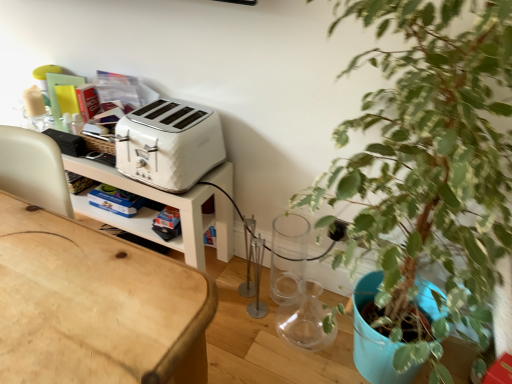
Question: Is there a large distance between white plastic toaster at upper center and green leafy plant at right?

Choices:
 (A) yes
 (B) no

Answer: (B)

Question: Is white plastic toaster at upper center to the left of green leafy plant at right from the viewer's perspective?

Choices:
 (A) yes
 (B) no

Answer: (A)

Question: Does white plastic toaster at upper center have a larger size compared to green leafy plant at right?

Choices:
 (A) yes
 (B) no

Answer: (B)

Question: Considering the relative sizes of white plastic toaster at upper center and green leafy plant at right in the image provided, is white plastic toaster at upper center thinner than green leafy plant at right?

Choices:
 (A) yes
 (B) no

Answer: (A)

Question: Does white plastic toaster at upper center appear on the right side of green leafy plant at right?

Choices:
 (A) no
 (B) yes

Answer: (A)

Question: Is white plastic toaster at upper center positioned behind green leafy plant at right?

Choices:
 (A) no
 (B) yes

Answer: (B)

Question: Is the position of green leafy plant at right more distant than that of white plastic toaster at upper center?

Choices:
 (A) no
 (B) yes

Answer: (A)

Question: Can you confirm if green leafy plant at right is taller than white plastic toaster at upper center?

Choices:
 (A) yes
 (B) no

Answer: (A)

Question: Would you say white plastic toaster at upper center is part of green leafy plant at right's contents?

Choices:
 (A) no
 (B) yes

Answer: (A)

Question: Does green leafy plant at right lie in front of white plastic toaster at upper center?

Choices:
 (A) no
 (B) yes

Answer: (B)

Question: Considering the relative sizes of green leafy plant at right and white plastic toaster at upper center in the image provided, is green leafy plant at right shorter than white plastic toaster at upper center?

Choices:
 (A) no
 (B) yes

Answer: (A)

Question: Is green leafy plant at right facing towards white plastic toaster at upper center?

Choices:
 (A) yes
 (B) no

Answer: (B)

Question: Is green leafy plant at right bigger or smaller than white plastic toaster at upper center?

Choices:
 (A) small
 (B) big

Answer: (B)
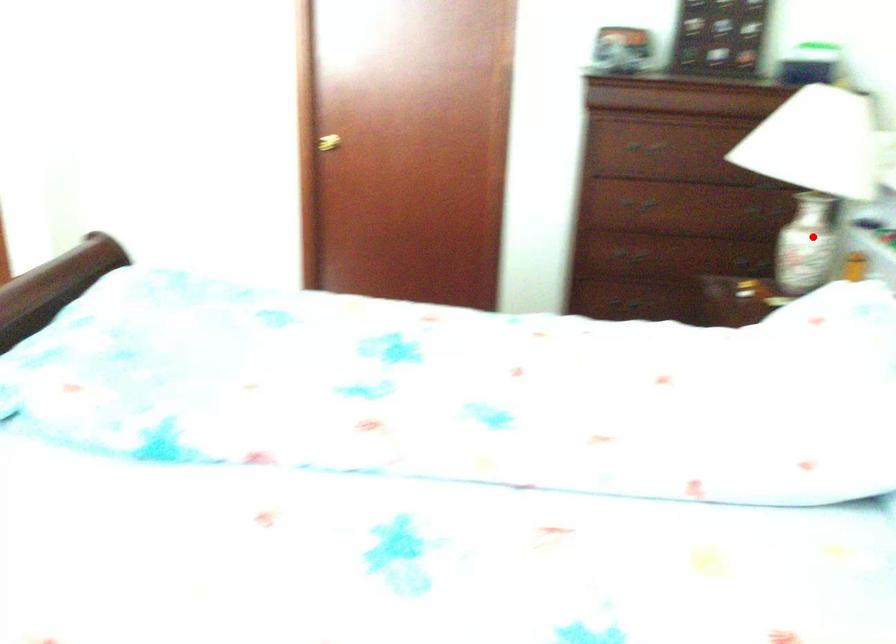
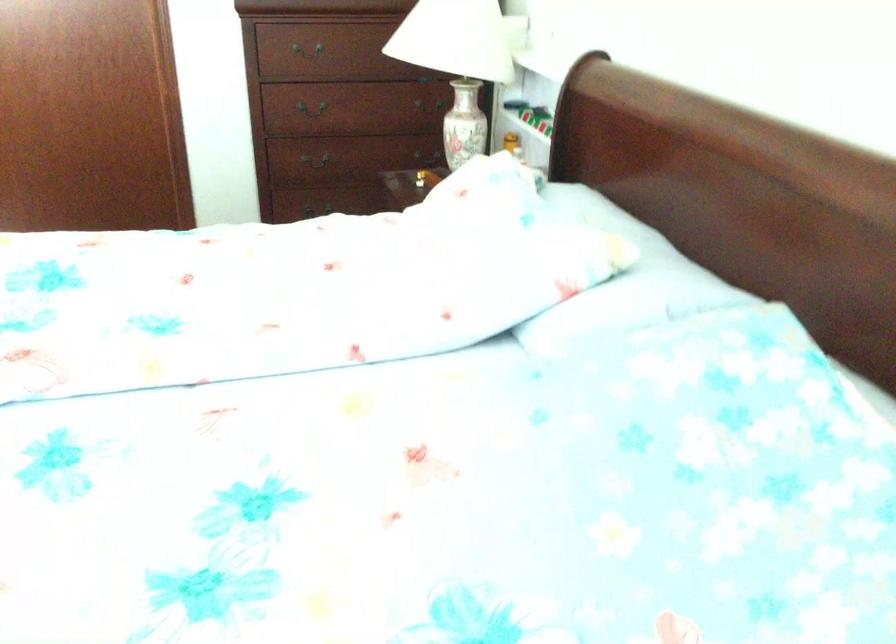
Question: I am providing you with two images of the same scene from different viewpoints. A red point is marked on the first image. At the location where the point appears in image 1, is it still visible in image 2?

Choices:
 (A) Yes
 (B) No

Answer: (A)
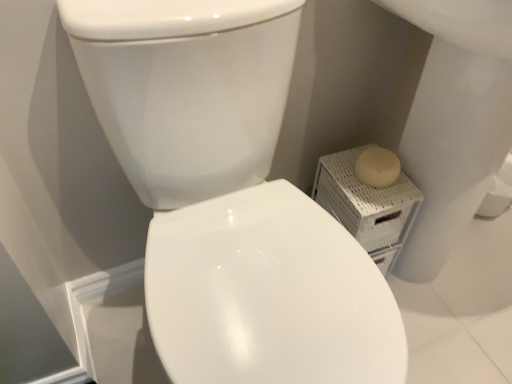
Question: Considering the relative positions of white glossy bidet at center and beige wicker basket at right in the image provided, is white glossy bidet at center to the right of beige wicker basket at right from the viewer's perspective?

Choices:
 (A) no
 (B) yes

Answer: (B)

Question: Is beige wicker basket at right surrounded by white glossy bidet at center?

Choices:
 (A) yes
 (B) no

Answer: (B)

Question: From a real-world perspective, is white glossy bidet at center physically below beige wicker basket at right?

Choices:
 (A) no
 (B) yes

Answer: (B)

Question: Considering the relative positions of white glossy bidet at center and beige wicker basket at right in the image provided, is white glossy bidet at center to the left of beige wicker basket at right from the viewer's perspective?

Choices:
 (A) no
 (B) yes

Answer: (A)

Question: Considering the relative sizes of white glossy bidet at center and beige wicker basket at right in the image provided, is white glossy bidet at center smaller than beige wicker basket at right?

Choices:
 (A) yes
 (B) no

Answer: (B)

Question: From the image's perspective, is white glossy bidet at center on beige wicker basket at right?

Choices:
 (A) yes
 (B) no

Answer: (B)

Question: Can you confirm if white glossy bidet at center is thinner than white glossy toilet at center?

Choices:
 (A) yes
 (B) no

Answer: (B)

Question: From a real-world perspective, is white glossy bidet at center below white glossy toilet at center?

Choices:
 (A) no
 (B) yes

Answer: (B)

Question: Does white glossy bidet at center appear on the right side of white glossy toilet at center?

Choices:
 (A) yes
 (B) no

Answer: (A)

Question: Is white glossy bidet at center wider than white glossy toilet at center?

Choices:
 (A) no
 (B) yes

Answer: (B)

Question: Does white glossy bidet at center have a smaller size compared to white glossy toilet at center?

Choices:
 (A) no
 (B) yes

Answer: (B)

Question: From the image's perspective, is white glossy bidet at center beneath white glossy toilet at center?

Choices:
 (A) no
 (B) yes

Answer: (B)

Question: Is beige wicker basket at right turned away from white glossy bidet at center?

Choices:
 (A) yes
 (B) no

Answer: (B)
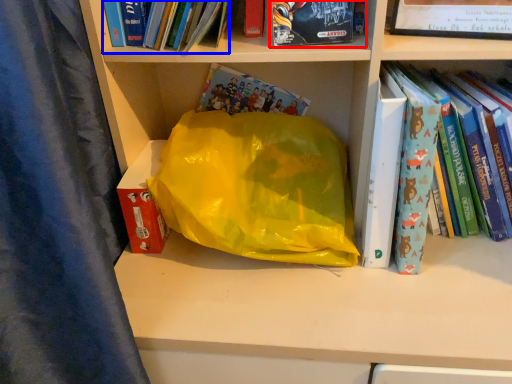
Question: Among these objects, which one is farthest to the camera, book (highlighted by a red box) or book (highlighted by a blue box)?

Choices:
 (A) book
 (B) book

Answer: (A)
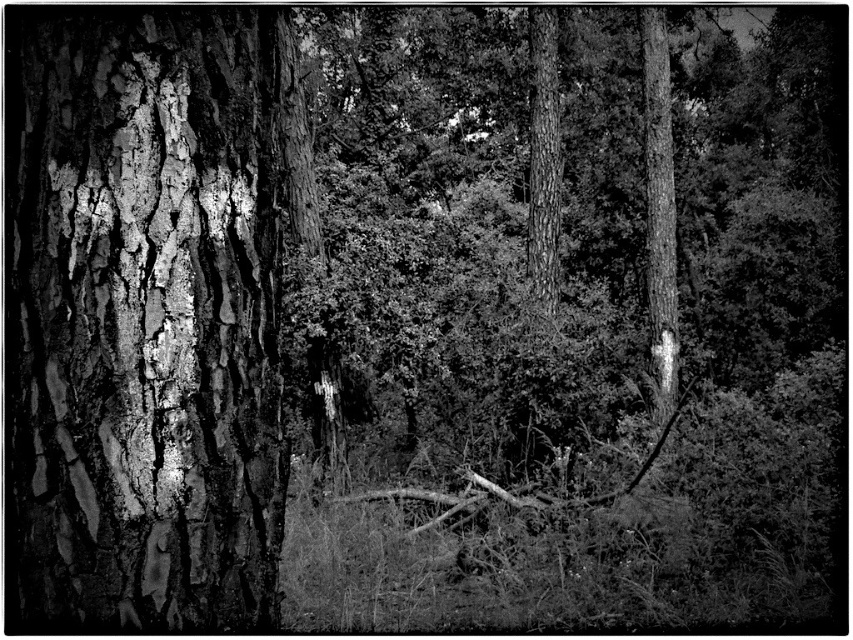
Is point (126, 227) positioned before point (641, 29)?

Yes, point (126, 227) is in front of point (641, 29).

What do you see at coordinates (146, 317) in the screenshot? I see `cracked bark tree trunk at left` at bounding box center [146, 317].

Locate an element on the screen. cracked bark tree trunk at left is located at coordinates (146, 317).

Problem to solve
List every line of the items above that contains the string "perspective".

Solved exercise
Question: Is white plastic toaster at upper center to the left of green leafy plant at right from the viewer's perspective?
Question: Considering the relative positions of white glossy bidet at center and beige wicker basket at right in the image provided, is white glossy bidet at center to the right of beige wicker basket at right from the viewer's perspective?
Question: From a real-world perspective, is white glossy bidet at center physically below beige wicker basket at right?
Question: Considering the relative positions of white glossy bidet at center and beige wicker basket at right in the image provided, is white glossy bidet at center to the left of beige wicker basket at right from the viewer's perspective?
Question: From the image's perspective, is white glossy bidet at center on beige wicker basket at right?
Question: From a real-world perspective, is white glossy bidet at center below white glossy toilet at center?
Question: From the image's perspective, is white glossy bidet at center beneath white glossy toilet at center?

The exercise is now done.